:: WHAT THE EXERCISE ASKS ::
Nothing should appear in the answer except the lines from the one containing "(419, 150) = (419, 185): turquoise" through the end of the listing, repeated exactly.

(INFORMATION SUPPLIED begins)

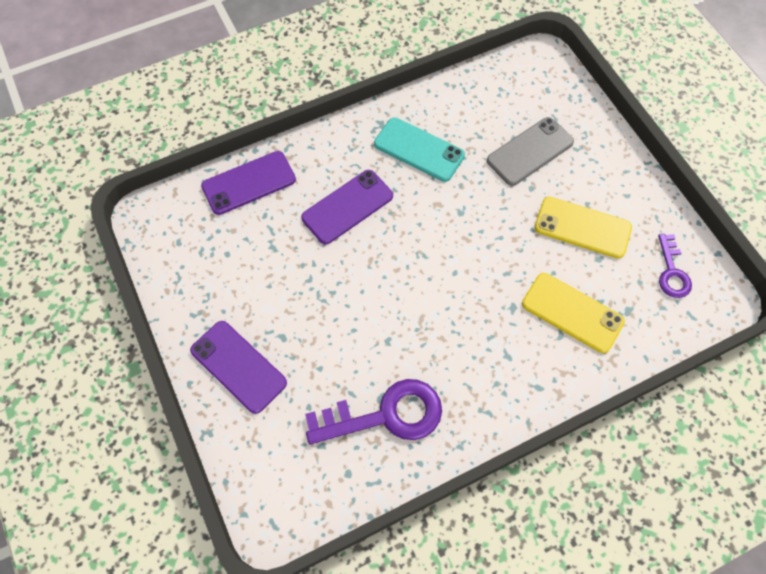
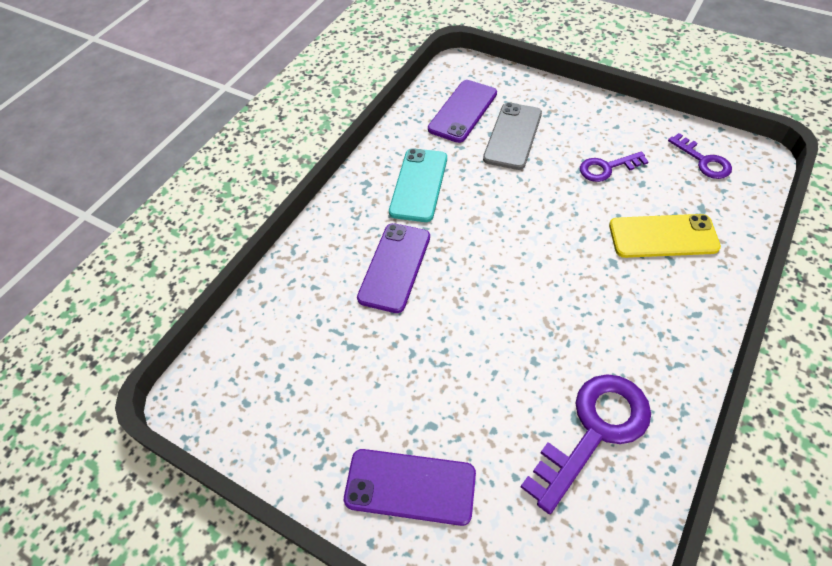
camera: 30 degrees left, 10 degrees down
(249, 183) = (279, 302): purple phone -> purple phone (463, 111)
(419, 150) = (419, 185): turquoise phone -> turquoise phone turned 75 degrees counterclockwise
(582, 227) = (607, 168): yellow phone -> purple key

(INFORMATION SUPPLIED ends)

:: OUTPUT FOR THIS EXERCISE ::
(419, 150) = (419, 185): turquoise phone -> turquoise phone turned 75 degrees counterclockwise
(582, 227) = (607, 168): yellow phone -> purple key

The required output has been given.